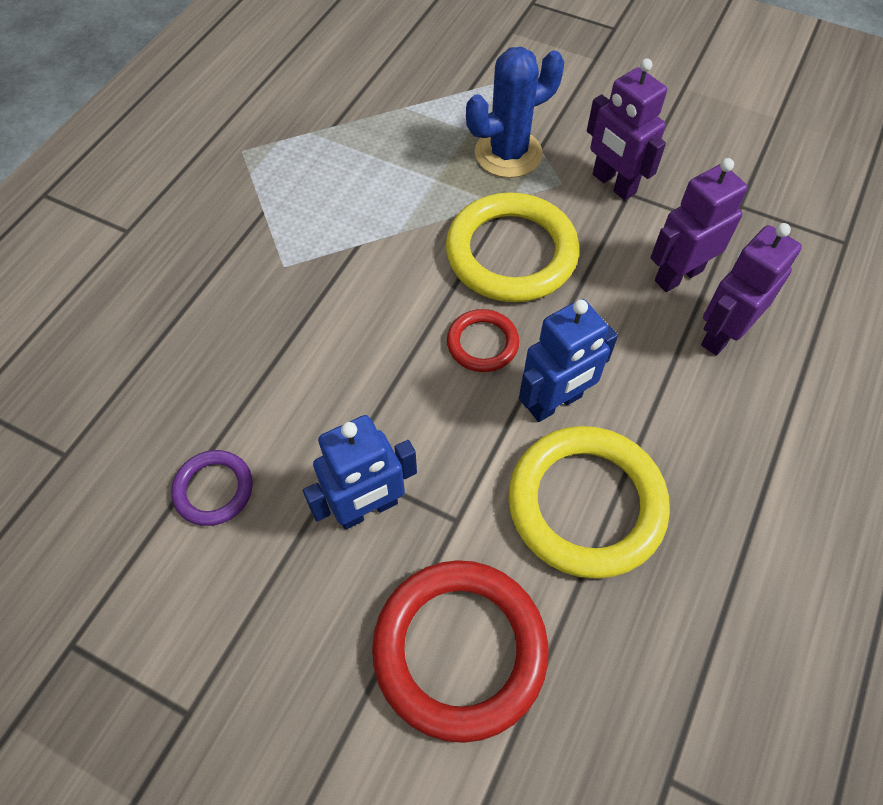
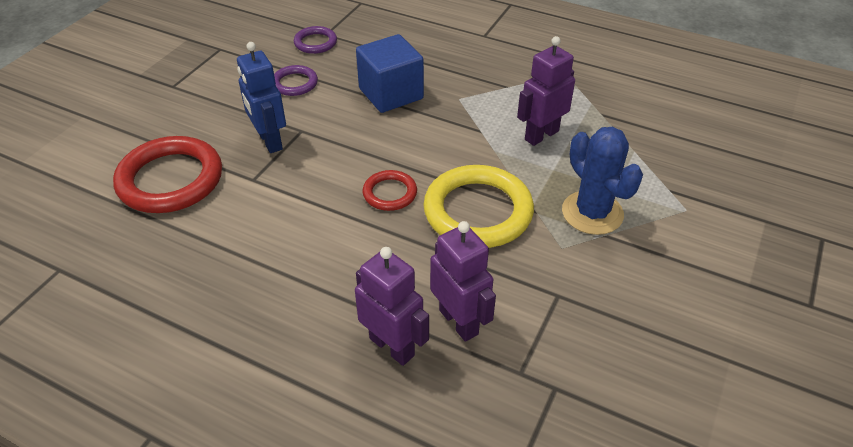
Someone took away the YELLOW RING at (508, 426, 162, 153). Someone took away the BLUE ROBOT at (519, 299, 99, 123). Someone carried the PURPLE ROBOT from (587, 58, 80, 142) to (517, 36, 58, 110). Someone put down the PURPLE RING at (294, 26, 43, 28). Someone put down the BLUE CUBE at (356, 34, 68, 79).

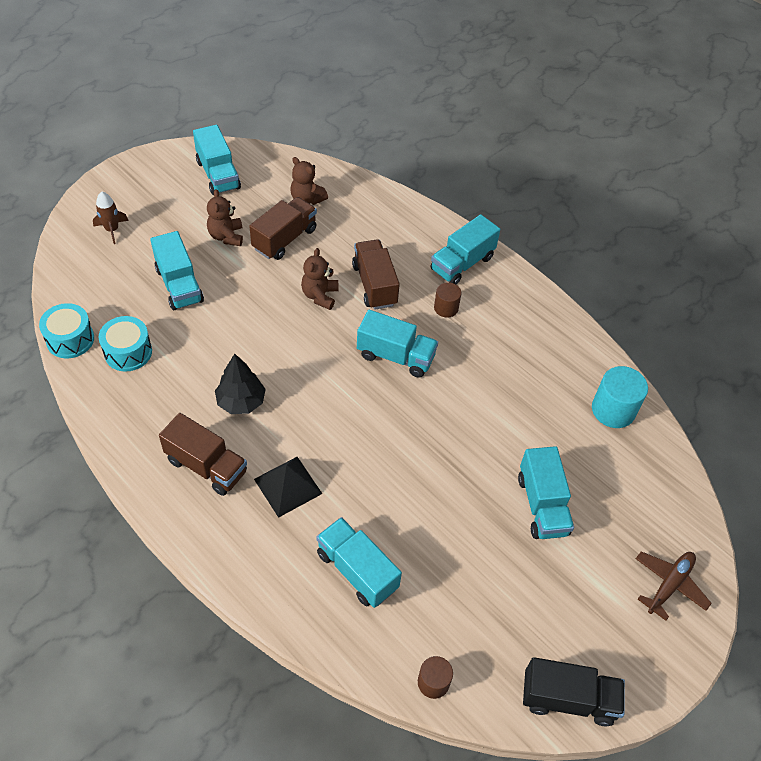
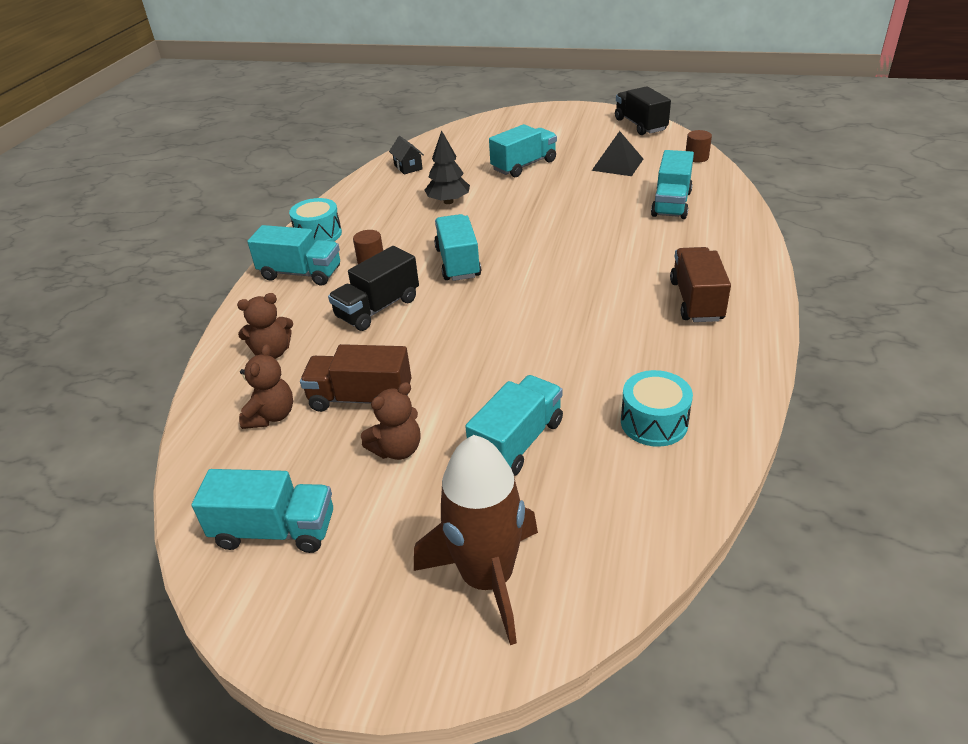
Someone carried the TURQUOISE DRUM from (39, 303, 55, 55) to (289, 198, 53, 44). Someone scaled the BROWN ROCKET at (93, 192, 36, 52) by 2.08. Someone rotated the TURQUOISE TRUCK at (193, 125, 48, 70) by 60 degrees clockwise. Someone carried the BLACK TREE from (215, 354, 51, 60) to (425, 130, 45, 74). Someone carried the BLACK PYRAMID from (254, 457, 68, 61) to (592, 131, 51, 45). Someone carried the BROWN TEDDY BEAR from (301, 248, 38, 62) to (237, 293, 56, 66). Someone repainted the BROWN TRUCK at (352, 239, 48, 71), which became the BLACK TRUCK at (328, 246, 91, 85). Someone swapped the TURQUOISE CYLINDER at (592, 366, 56, 62) for the BLACK HOUSE at (389, 136, 35, 38). Someone took away the BROWN PLANE at (636, 551, 76, 70).

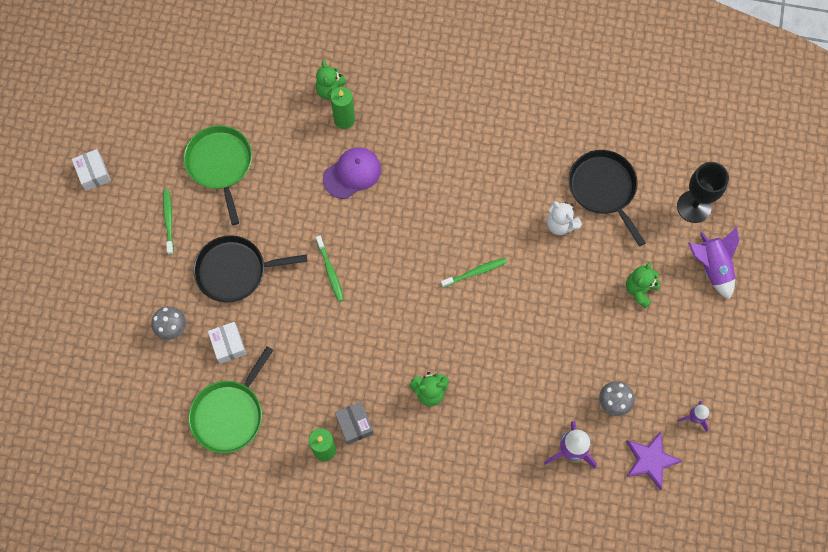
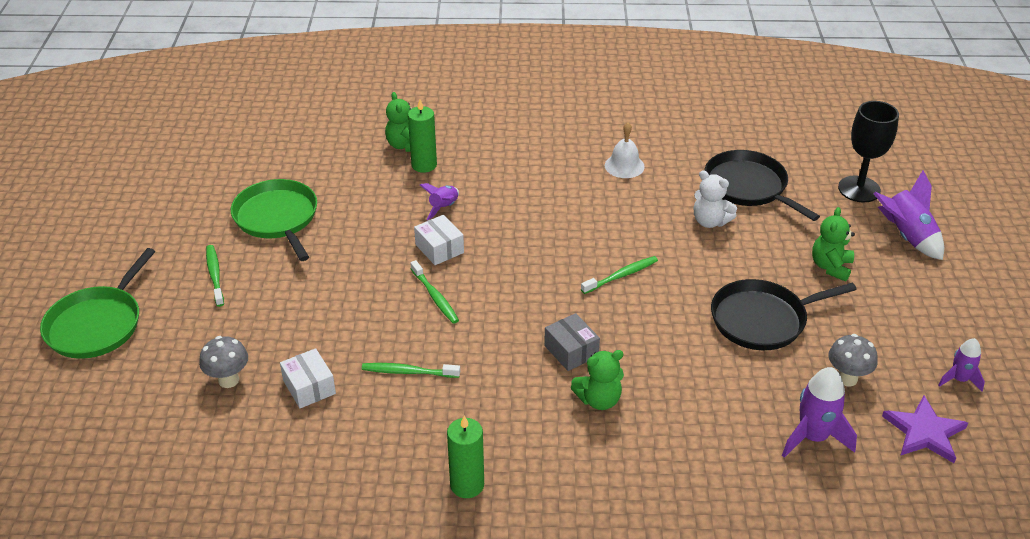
Someone carried the WHITE BOX from (72, 149, 39, 42) to (414, 215, 50, 50). Someone carried the GREEN PAN from (189, 346, 84, 107) to (40, 248, 115, 111). Someone carried the BLACK PAN from (194, 235, 113, 68) to (711, 279, 146, 71). Someone swapped the PURPLE CAP at (323, 147, 58, 52) for the PURPLE ROCKET at (420, 183, 39, 37). Someone carried the GREY BOX from (335, 402, 39, 43) to (544, 313, 56, 58). Someone put down the GREEN TOOTHBRUSH at (362, 363, 98, 15). Someone put down the WHITE BELL at (605, 123, 40, 55).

● ● ● ●

Your instructions: In your copy, include no pictures; print every line above exactly.

Output for this task:
Someone took away the YELLOW RING at (508, 426, 162, 153). Someone took away the BLUE ROBOT at (519, 299, 99, 123). Someone carried the PURPLE ROBOT from (587, 58, 80, 142) to (517, 36, 58, 110). Someone put down the PURPLE RING at (294, 26, 43, 28). Someone put down the BLUE CUBE at (356, 34, 68, 79).

Someone carried the TURQUOISE DRUM from (39, 303, 55, 55) to (289, 198, 53, 44). Someone scaled the BROWN ROCKET at (93, 192, 36, 52) by 2.08. Someone rotated the TURQUOISE TRUCK at (193, 125, 48, 70) by 60 degrees clockwise. Someone carried the BLACK TREE from (215, 354, 51, 60) to (425, 130, 45, 74). Someone carried the BLACK PYRAMID from (254, 457, 68, 61) to (592, 131, 51, 45). Someone carried the BROWN TEDDY BEAR from (301, 248, 38, 62) to (237, 293, 56, 66). Someone repainted the BROWN TRUCK at (352, 239, 48, 71), which became the BLACK TRUCK at (328, 246, 91, 85). Someone swapped the TURQUOISE CYLINDER at (592, 366, 56, 62) for the BLACK HOUSE at (389, 136, 35, 38). Someone took away the BROWN PLANE at (636, 551, 76, 70).

Someone carried the WHITE BOX from (72, 149, 39, 42) to (414, 215, 50, 50). Someone carried the GREEN PAN from (189, 346, 84, 107) to (40, 248, 115, 111). Someone carried the BLACK PAN from (194, 235, 113, 68) to (711, 279, 146, 71). Someone swapped the PURPLE CAP at (323, 147, 58, 52) for the PURPLE ROCKET at (420, 183, 39, 37). Someone carried the GREY BOX from (335, 402, 39, 43) to (544, 313, 56, 58). Someone put down the GREEN TOOTHBRUSH at (362, 363, 98, 15). Someone put down the WHITE BELL at (605, 123, 40, 55).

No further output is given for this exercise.